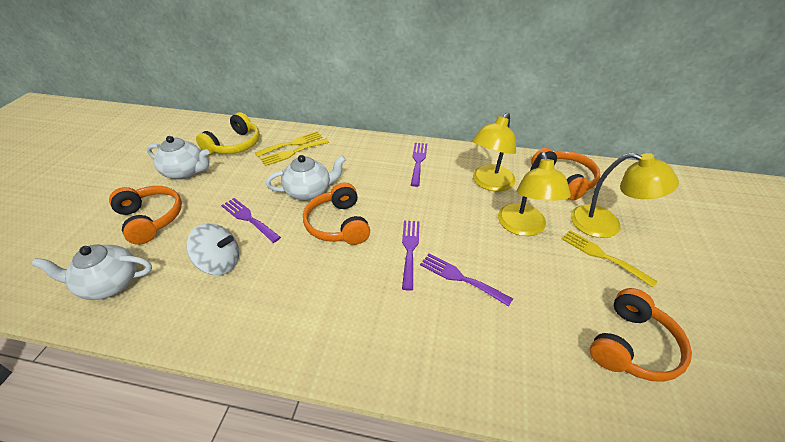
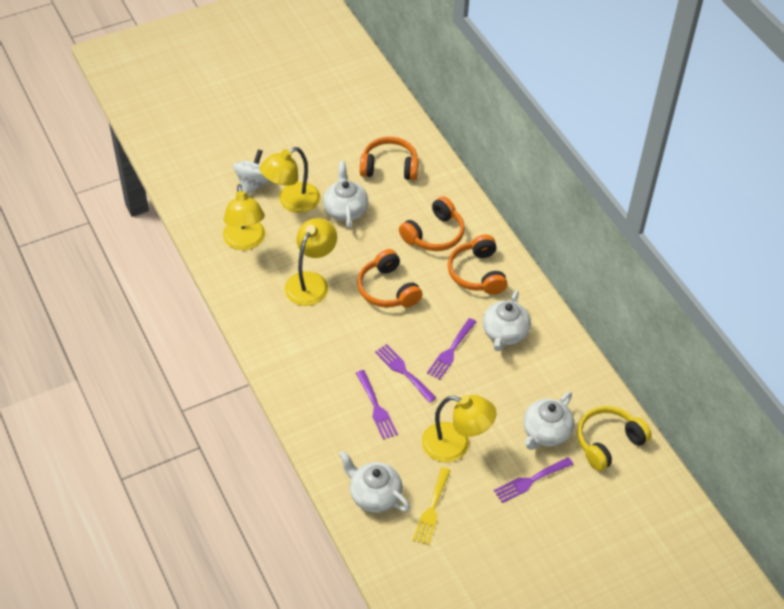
white teapot: 3 -> 4
yellow fork: 3 -> 1
yellow lamp: 3 -> 4

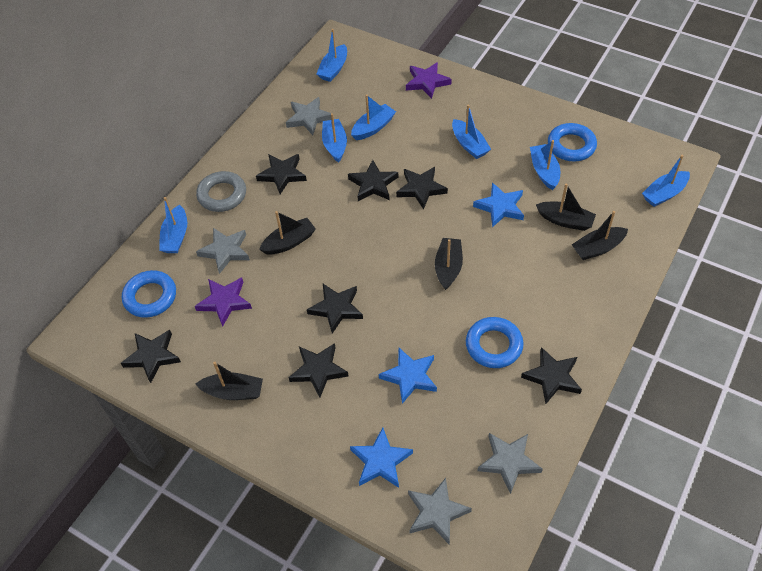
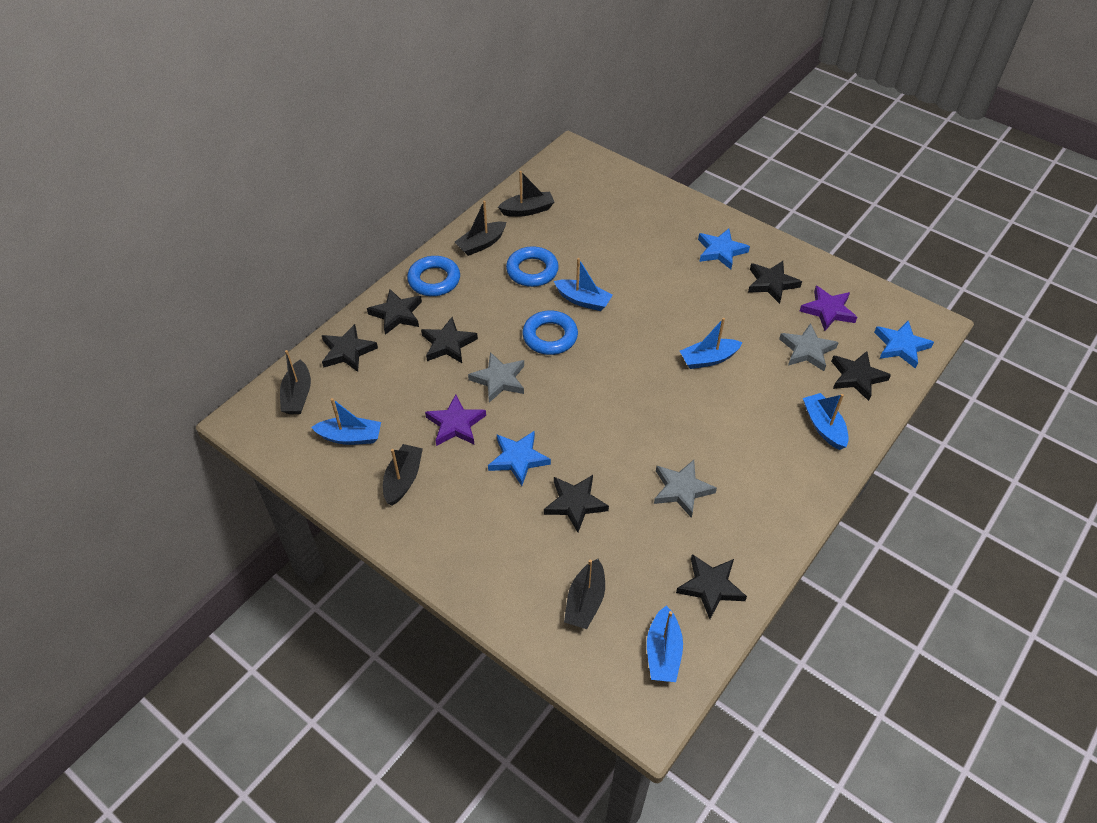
blue boat: 7 -> 5
grey ring: 1 -> 0
grey star: 4 -> 3

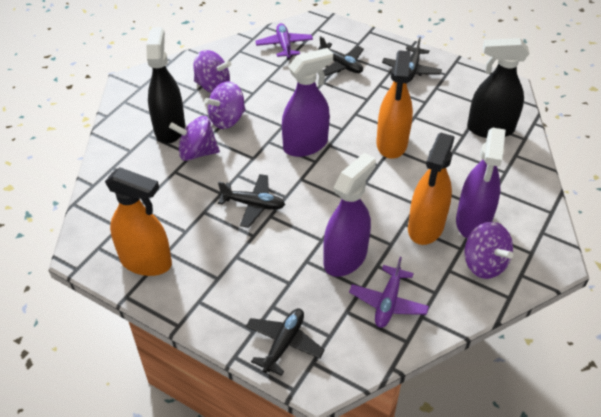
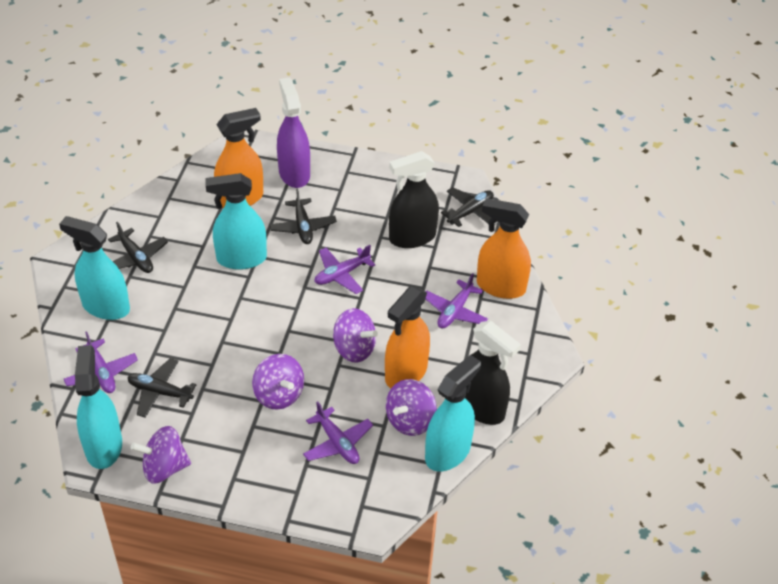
purple plane: 2 -> 4
purple spray bottle: 3 -> 1
turquoise spray bottle: 0 -> 4

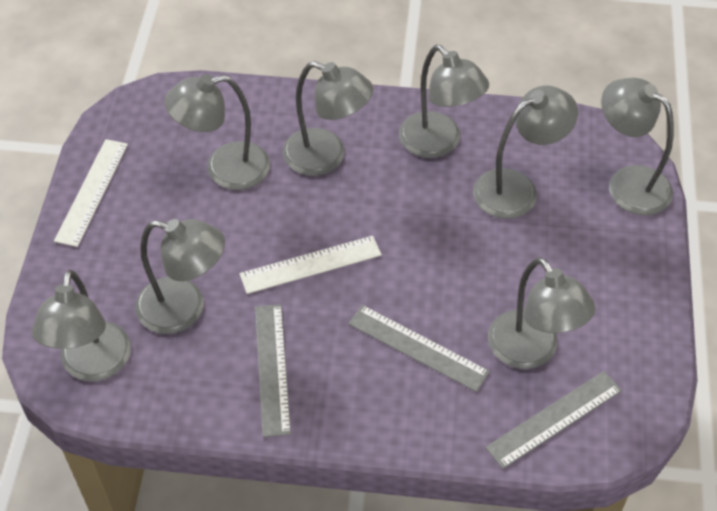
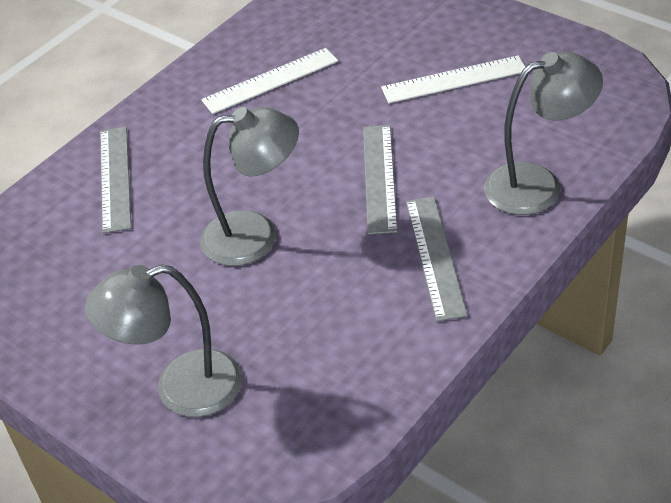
grey lamp: 8 -> 3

..............................

From top to bottom, restate the records above exactly and omit every picture.

white teapot: 3 -> 4
yellow fork: 3 -> 1
yellow lamp: 3 -> 4

blue boat: 7 -> 5
grey ring: 1 -> 0
grey star: 4 -> 3

purple plane: 2 -> 4
purple spray bottle: 3 -> 1
turquoise spray bottle: 0 -> 4

grey lamp: 8 -> 3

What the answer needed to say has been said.